## EXERCISE DATA
########

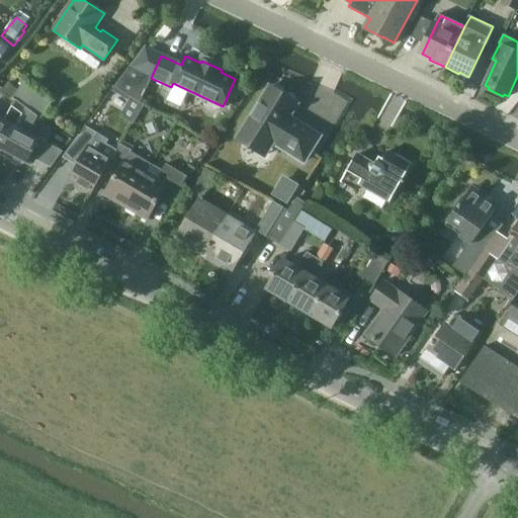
[(16,98),(26,106),(41,117),(54,101),(25,80),(13,96),(16,98)]
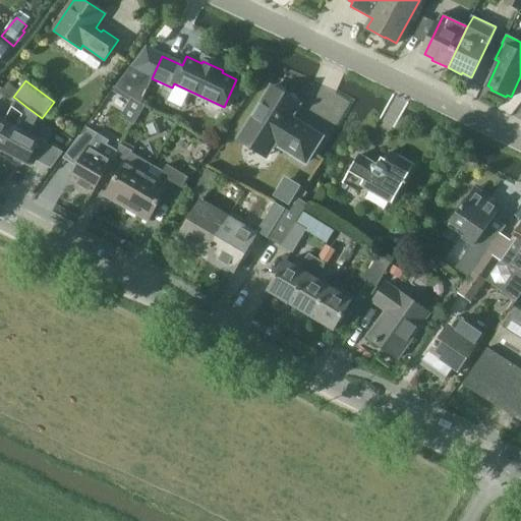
[(308,160),(324,134),(300,120),(298,123),(291,119),(300,103),(274,85),(246,130),(274,148),(277,140),(308,160)]
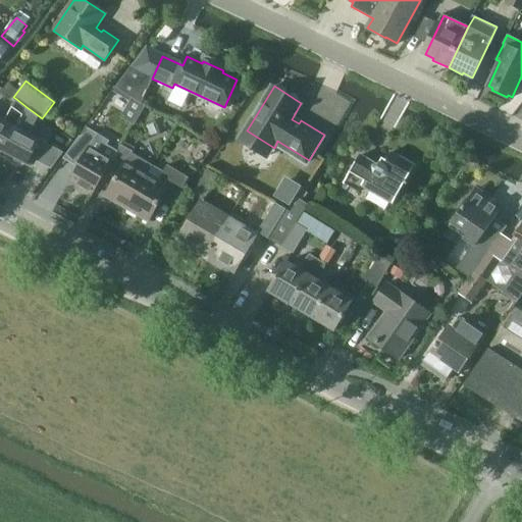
[(0,149),(4,151),(16,127),(21,118),(20,117),(27,107),(16,99),(5,122),(0,118),(0,149)]
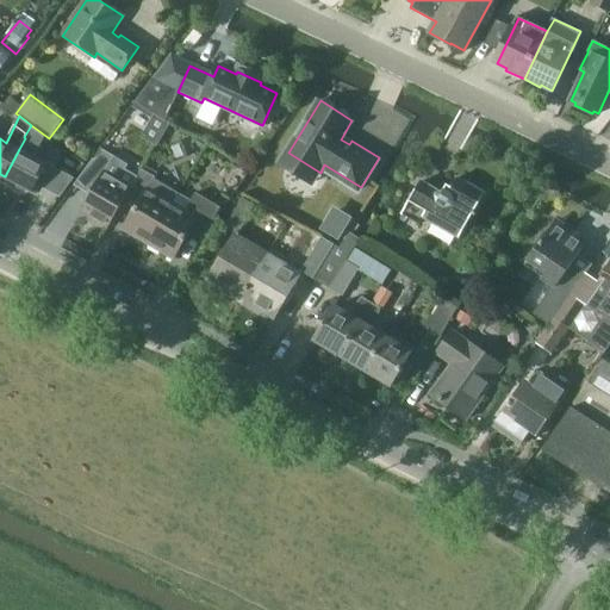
[(144,137),(157,144),(169,124),(156,117),(144,137)]
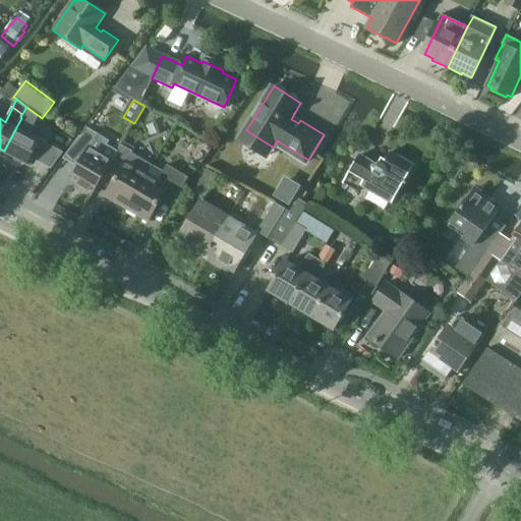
[(42,118),(26,107),(20,117),(21,118),(16,127),(4,151),(27,164),(40,140),(29,134),(34,126),(36,127),(41,120),(42,118)]
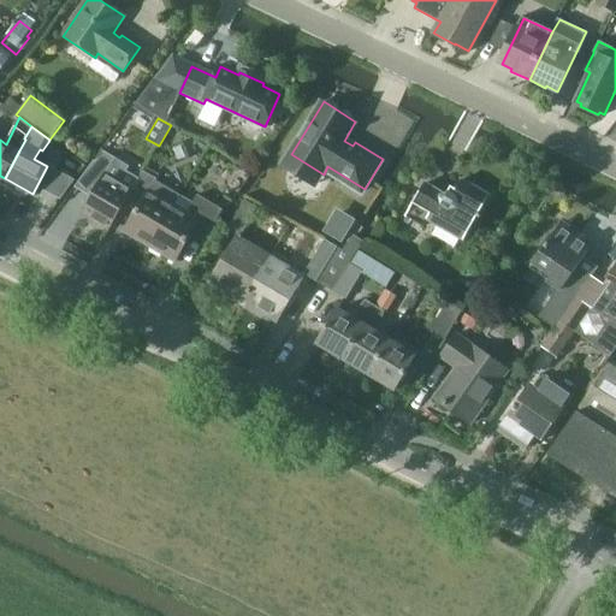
[(102,150),(92,169),(83,183),(95,190),(81,213),(108,229),(128,196),(134,189),(119,179),(124,171),(112,165),(116,159),(102,150)]
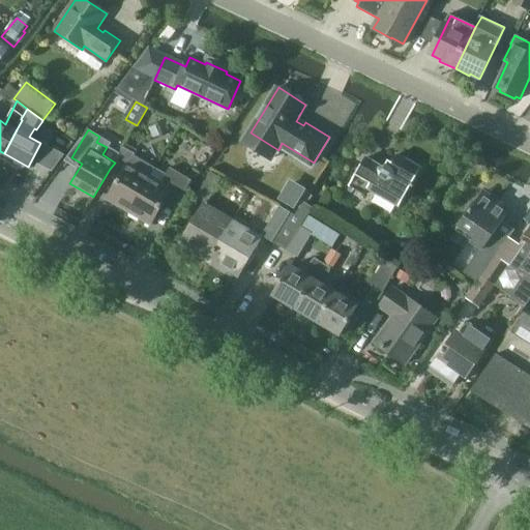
[(156,166),(136,153),(124,147),(115,163),(110,169),(121,176),(108,199),(128,211),(150,176),(156,166)]
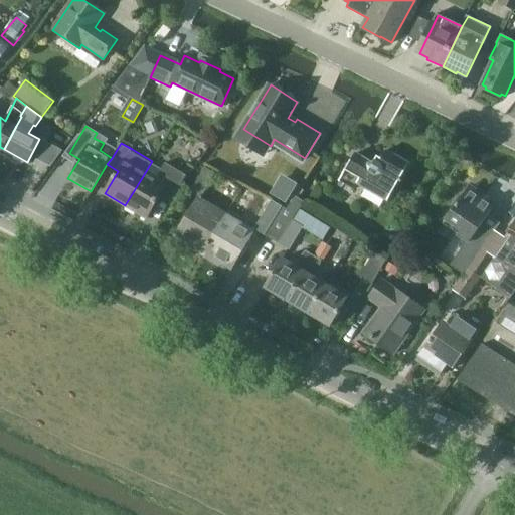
[(387,201),(408,165),(385,151),(381,159),(377,156),(374,161),(369,162),(356,154),(340,180),(354,189),(357,183),(387,201)]
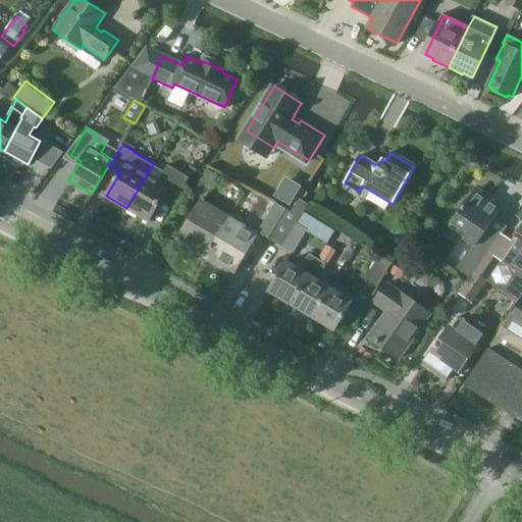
[(148,173),(126,208),(149,220),(162,199),(172,205),(189,177),(168,165),(159,180),(148,173)]
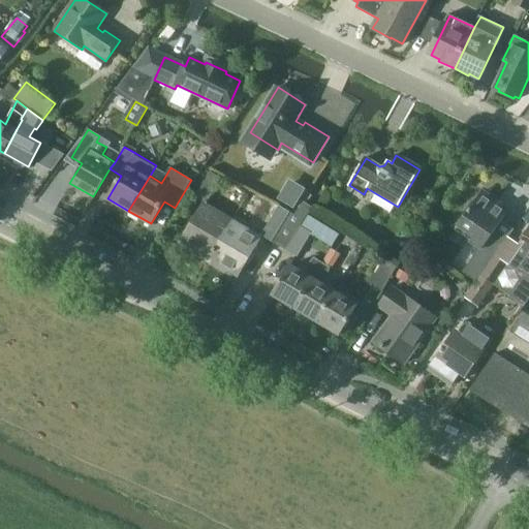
[(211,172),(195,196),(206,203),(220,178),(211,172)]
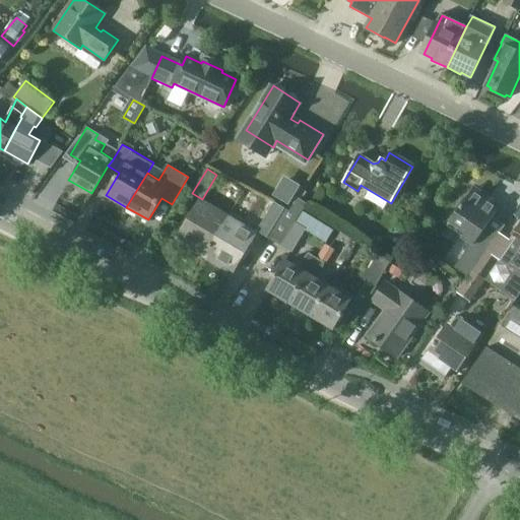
[(286,178),(275,196),(289,205),(301,187),(286,178)]
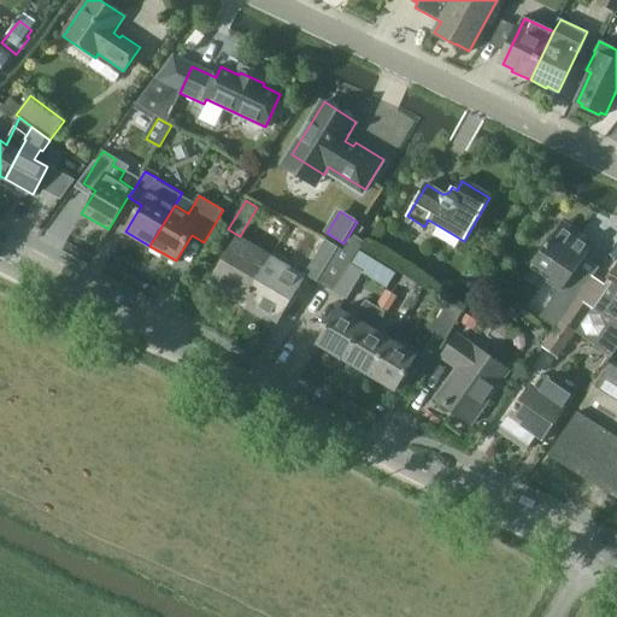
[(560,321),(587,283),(574,274),(593,246),(562,224),(535,263),(553,275),(548,282),(558,288),(539,317),(556,328),(560,321)]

########

## TASK OBJECTIVE
Write out the entries above verbatim; the pictures do not belong in your copy.

## OUTPUT FOR THIS EXERCISE
[(16,98),(26,106),(41,117),(54,101),(25,80),(13,96),(16,98)]
[(308,160),(324,134),(300,120),(298,123),(291,119),(300,103),(274,85),(246,130),(274,148),(277,140),(308,160)]
[(0,149),(4,151),(16,127),(21,118),(20,117),(27,107),(16,99),(5,122),(0,118),(0,149)]
[(144,137),(157,144),(169,124),(156,117),(144,137)]
[(42,118),(26,107),(20,117),(21,118),(16,127),(4,151),(27,164),(40,140),(29,134),(34,126),(36,127),(41,120),(42,118)]
[(102,150),(92,169),(83,183),(95,190),(81,213),(108,229),(128,196),(134,189),(119,179),(124,171),(112,165),(116,159),(102,150)]
[(156,166),(136,153),(124,147),(115,163),(110,169),(121,176),(108,199),(128,211),(150,176),(156,166)]
[(387,201),(408,165),(385,151),(381,159),(377,156),(374,161),(369,162),(356,154),(340,180),(354,189),(357,183),(387,201)]
[(148,173),(126,208),(149,220),(162,199),(172,205),(189,177),(168,165),(159,180),(148,173)]
[(211,172),(195,196),(206,203),(220,178),(211,172)]
[(286,178),(275,196),(289,205),(301,187),(286,178)]
[(560,321),(587,283),(574,274),(593,246),(562,224),(535,263),(553,275),(548,282),(558,288),(539,317),(556,328),(560,321)]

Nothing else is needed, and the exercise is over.